### WHAT THE EXERCISE ASKS
Report each line in the records that contains the string "alto".

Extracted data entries
# # # #
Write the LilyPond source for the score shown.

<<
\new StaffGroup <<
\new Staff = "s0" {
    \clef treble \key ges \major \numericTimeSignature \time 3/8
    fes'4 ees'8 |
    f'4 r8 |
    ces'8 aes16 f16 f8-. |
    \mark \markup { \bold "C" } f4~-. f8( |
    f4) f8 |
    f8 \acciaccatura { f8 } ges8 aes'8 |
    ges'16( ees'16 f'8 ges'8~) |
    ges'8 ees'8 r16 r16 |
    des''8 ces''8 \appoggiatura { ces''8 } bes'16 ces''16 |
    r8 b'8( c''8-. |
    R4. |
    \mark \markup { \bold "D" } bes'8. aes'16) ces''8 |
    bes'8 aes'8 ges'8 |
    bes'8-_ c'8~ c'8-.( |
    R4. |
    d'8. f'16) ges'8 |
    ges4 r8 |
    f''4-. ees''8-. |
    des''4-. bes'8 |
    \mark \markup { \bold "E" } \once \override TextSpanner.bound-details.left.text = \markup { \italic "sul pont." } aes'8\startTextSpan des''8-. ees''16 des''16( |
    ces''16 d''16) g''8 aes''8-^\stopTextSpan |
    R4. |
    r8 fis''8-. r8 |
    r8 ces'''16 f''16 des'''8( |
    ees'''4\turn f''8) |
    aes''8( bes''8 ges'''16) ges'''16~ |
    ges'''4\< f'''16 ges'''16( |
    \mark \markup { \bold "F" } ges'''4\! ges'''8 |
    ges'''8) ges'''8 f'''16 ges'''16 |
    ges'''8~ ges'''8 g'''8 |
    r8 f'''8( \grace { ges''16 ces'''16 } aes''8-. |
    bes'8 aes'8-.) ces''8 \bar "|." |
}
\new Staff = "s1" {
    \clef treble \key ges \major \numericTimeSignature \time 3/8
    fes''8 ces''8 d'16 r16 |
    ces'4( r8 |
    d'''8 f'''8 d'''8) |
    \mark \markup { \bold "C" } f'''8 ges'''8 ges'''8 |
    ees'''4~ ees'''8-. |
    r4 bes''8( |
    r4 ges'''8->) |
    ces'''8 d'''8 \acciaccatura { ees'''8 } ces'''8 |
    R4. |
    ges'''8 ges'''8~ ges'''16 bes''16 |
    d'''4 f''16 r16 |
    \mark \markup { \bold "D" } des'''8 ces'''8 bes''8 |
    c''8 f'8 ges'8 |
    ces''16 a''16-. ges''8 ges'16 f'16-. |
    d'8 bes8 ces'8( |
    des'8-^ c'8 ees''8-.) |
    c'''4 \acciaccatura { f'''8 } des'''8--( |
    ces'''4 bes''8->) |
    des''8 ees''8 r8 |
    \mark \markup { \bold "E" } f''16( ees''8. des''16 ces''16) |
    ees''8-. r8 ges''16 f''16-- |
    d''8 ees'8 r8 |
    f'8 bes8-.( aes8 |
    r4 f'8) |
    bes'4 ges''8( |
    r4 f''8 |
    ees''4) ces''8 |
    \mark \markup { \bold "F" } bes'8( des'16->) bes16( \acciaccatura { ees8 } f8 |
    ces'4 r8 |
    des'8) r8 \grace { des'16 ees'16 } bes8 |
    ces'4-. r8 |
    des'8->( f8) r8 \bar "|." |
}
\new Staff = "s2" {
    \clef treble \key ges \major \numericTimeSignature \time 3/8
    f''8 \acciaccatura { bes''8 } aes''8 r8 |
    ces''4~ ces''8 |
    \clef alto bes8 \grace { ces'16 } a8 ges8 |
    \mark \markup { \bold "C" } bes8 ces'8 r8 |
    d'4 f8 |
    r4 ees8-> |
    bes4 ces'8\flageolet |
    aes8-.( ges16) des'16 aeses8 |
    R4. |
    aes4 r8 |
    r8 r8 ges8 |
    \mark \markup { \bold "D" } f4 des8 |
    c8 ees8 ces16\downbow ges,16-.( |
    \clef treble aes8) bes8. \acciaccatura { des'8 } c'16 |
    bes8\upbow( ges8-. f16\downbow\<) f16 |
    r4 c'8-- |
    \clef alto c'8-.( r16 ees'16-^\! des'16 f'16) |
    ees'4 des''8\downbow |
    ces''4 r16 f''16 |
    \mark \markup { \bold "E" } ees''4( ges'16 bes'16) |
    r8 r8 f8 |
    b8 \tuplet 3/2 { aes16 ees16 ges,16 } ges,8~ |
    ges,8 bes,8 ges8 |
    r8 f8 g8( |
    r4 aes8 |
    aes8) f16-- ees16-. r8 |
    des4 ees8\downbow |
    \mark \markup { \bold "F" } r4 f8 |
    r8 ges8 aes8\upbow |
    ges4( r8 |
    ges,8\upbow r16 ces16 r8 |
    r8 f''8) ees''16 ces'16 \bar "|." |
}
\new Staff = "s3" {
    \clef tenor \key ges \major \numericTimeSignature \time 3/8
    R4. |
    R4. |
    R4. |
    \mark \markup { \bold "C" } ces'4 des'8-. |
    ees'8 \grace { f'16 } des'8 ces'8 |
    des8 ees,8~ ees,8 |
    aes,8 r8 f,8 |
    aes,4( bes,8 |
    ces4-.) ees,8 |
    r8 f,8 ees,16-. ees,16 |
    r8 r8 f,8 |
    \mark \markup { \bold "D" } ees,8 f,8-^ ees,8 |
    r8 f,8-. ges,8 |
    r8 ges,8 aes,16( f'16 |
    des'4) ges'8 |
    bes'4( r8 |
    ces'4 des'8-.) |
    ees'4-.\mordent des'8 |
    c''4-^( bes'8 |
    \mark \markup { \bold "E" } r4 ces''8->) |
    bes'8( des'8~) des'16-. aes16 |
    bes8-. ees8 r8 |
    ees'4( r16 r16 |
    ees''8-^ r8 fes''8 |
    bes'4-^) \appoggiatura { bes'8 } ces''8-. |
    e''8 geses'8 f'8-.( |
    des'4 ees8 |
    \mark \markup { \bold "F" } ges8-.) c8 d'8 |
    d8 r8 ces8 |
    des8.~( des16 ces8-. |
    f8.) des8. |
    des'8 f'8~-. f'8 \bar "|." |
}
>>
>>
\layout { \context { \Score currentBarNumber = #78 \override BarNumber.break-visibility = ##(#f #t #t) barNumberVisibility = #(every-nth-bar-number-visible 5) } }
# # # #
### COMPLETE OUTPUT
    \clef alto bes8 \grace { ces'16 } a8 ges8 |
    \clef alto c'8-.( r16 ees'16-^\! des'16 f'16) |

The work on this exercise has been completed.